Please copy the last part of the entries exactly: the line that has "cyan hexagon at" and every line up to and including the end, nothing more.

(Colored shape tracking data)

_____

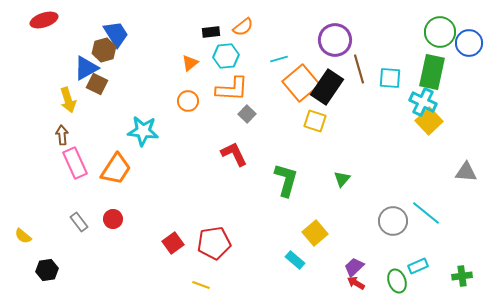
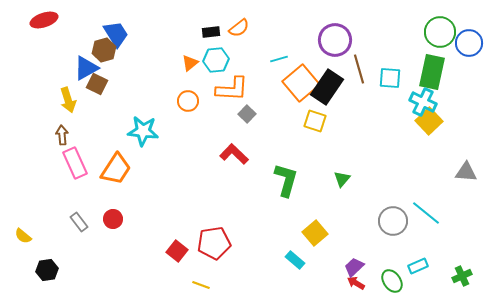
orange semicircle at (243, 27): moved 4 px left, 1 px down
cyan hexagon at (226, 56): moved 10 px left, 4 px down
red L-shape at (234, 154): rotated 20 degrees counterclockwise
red square at (173, 243): moved 4 px right, 8 px down; rotated 15 degrees counterclockwise
green cross at (462, 276): rotated 18 degrees counterclockwise
green ellipse at (397, 281): moved 5 px left; rotated 15 degrees counterclockwise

_____

**Answer box**
cyan hexagon at (226, 56): moved 10 px left, 4 px down
red L-shape at (234, 154): rotated 20 degrees counterclockwise
red square at (173, 243): moved 4 px right, 8 px down; rotated 15 degrees counterclockwise
green cross at (462, 276): rotated 18 degrees counterclockwise
green ellipse at (397, 281): moved 5 px left; rotated 15 degrees counterclockwise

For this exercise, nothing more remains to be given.